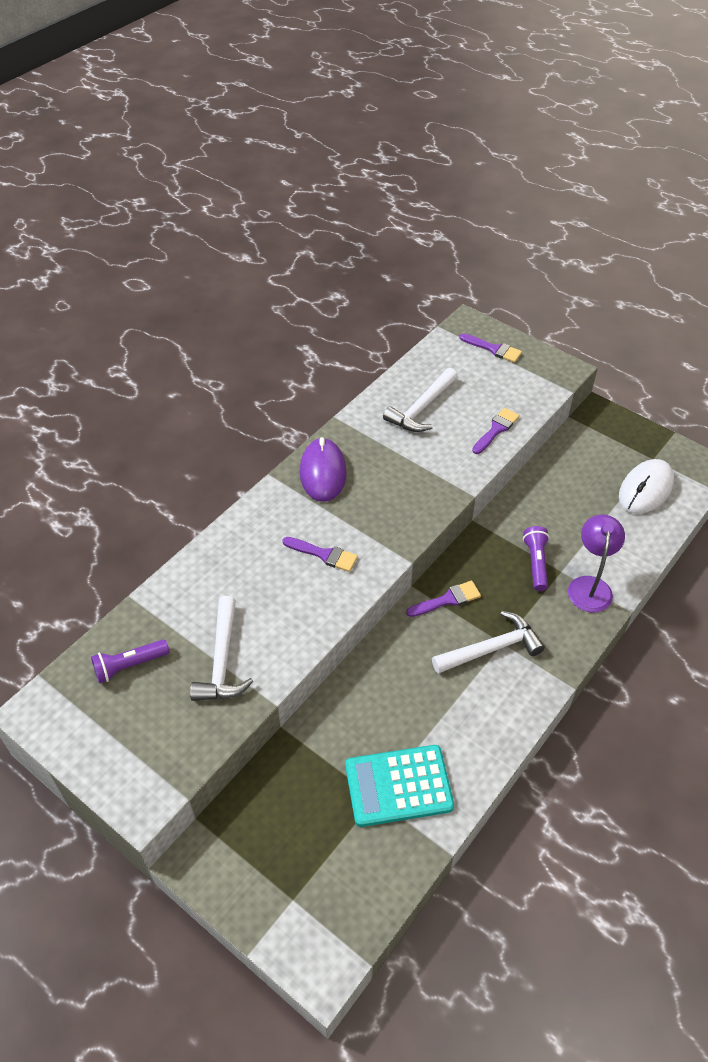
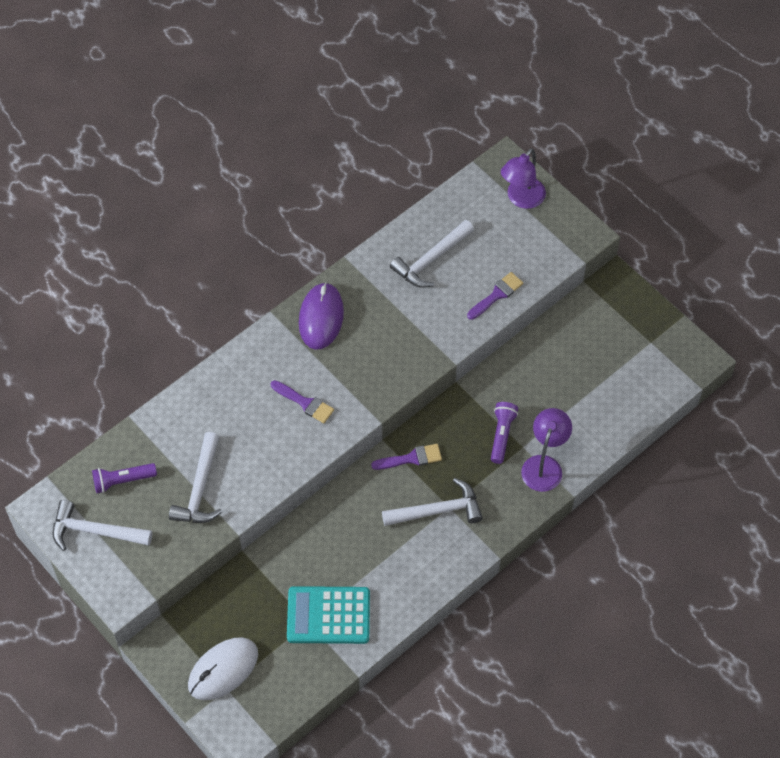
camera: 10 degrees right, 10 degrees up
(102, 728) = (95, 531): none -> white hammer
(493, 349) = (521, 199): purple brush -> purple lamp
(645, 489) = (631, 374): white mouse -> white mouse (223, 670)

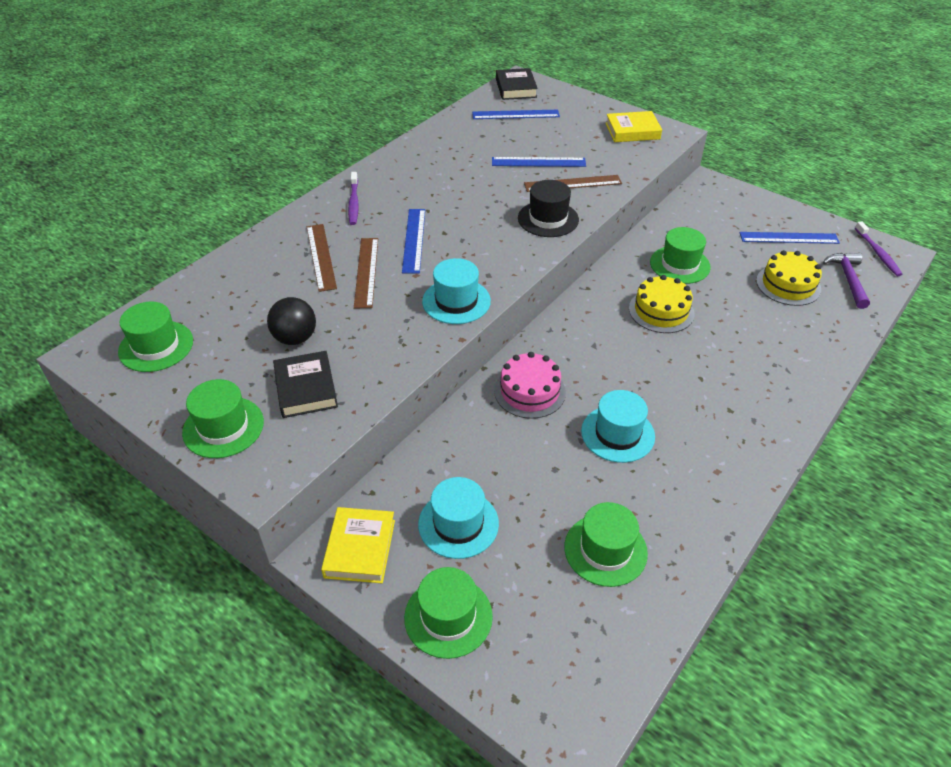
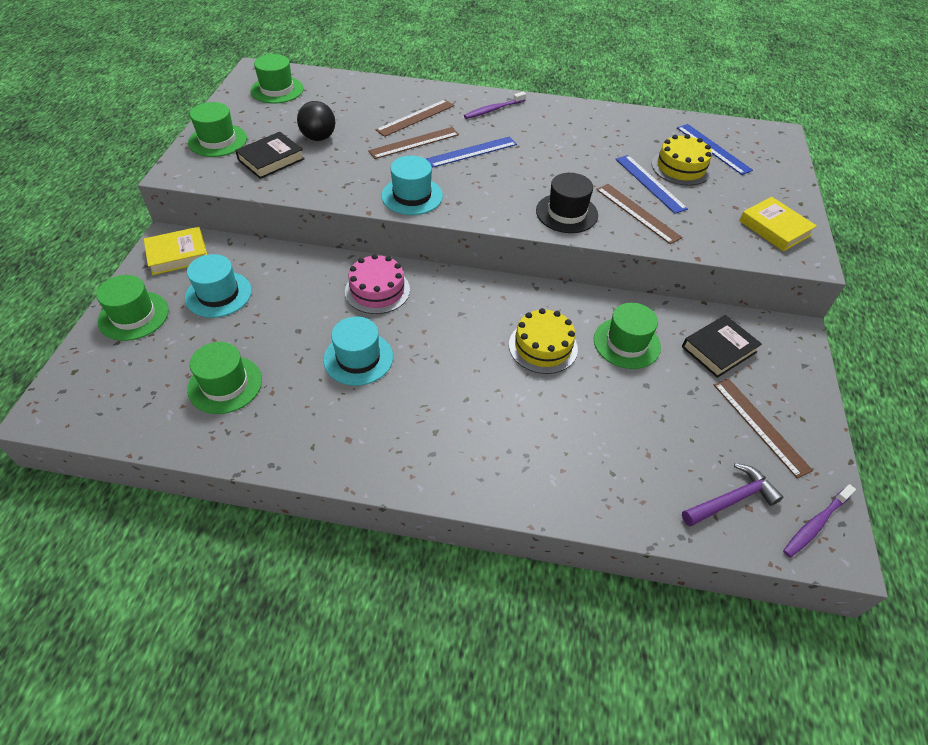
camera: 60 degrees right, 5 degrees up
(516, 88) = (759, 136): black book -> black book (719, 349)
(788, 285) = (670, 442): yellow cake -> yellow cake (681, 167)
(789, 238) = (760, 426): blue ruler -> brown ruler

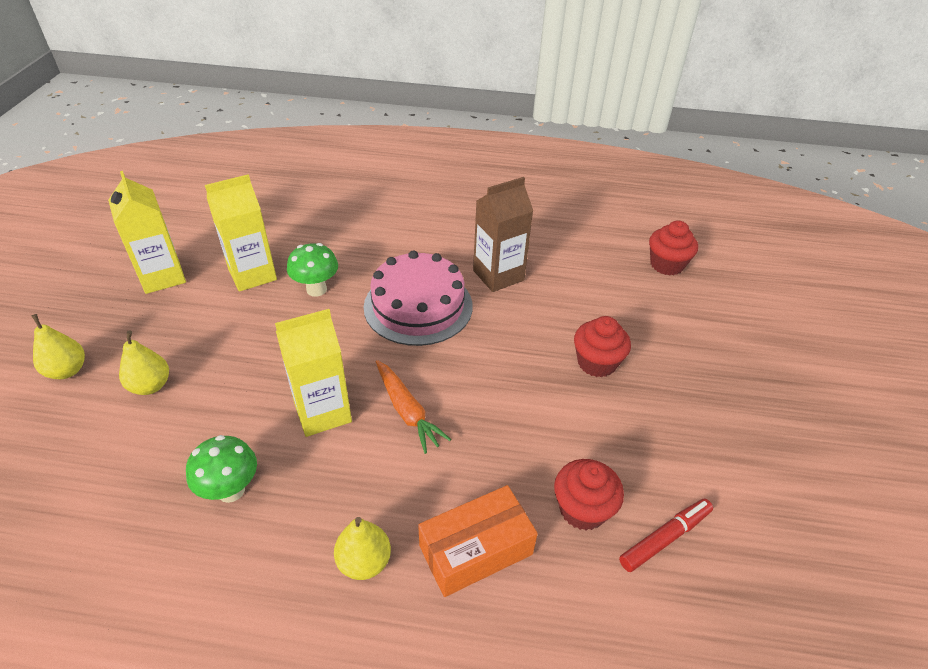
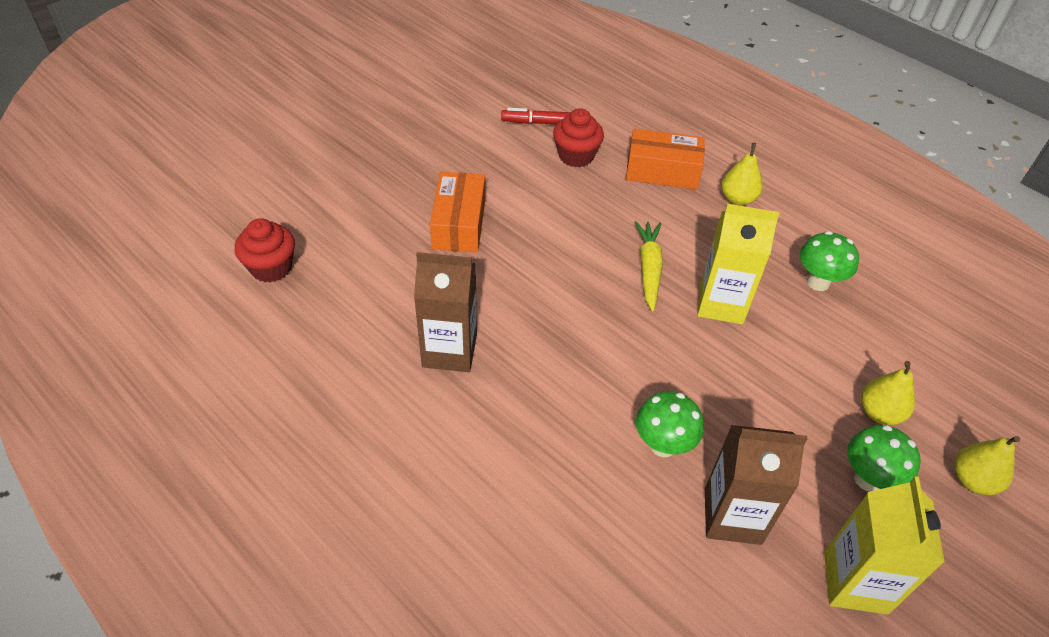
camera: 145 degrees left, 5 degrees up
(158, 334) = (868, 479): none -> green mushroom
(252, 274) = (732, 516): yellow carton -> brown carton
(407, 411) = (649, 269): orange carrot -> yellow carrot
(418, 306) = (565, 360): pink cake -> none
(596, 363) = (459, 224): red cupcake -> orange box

Exercise
Whenever the string "none" turns up in a line above, copy that line out.

Exercise response
(102, 728) = (95, 531): none -> white hammer
(158, 334) = (868, 479): none -> green mushroom
(418, 306) = (565, 360): pink cake -> none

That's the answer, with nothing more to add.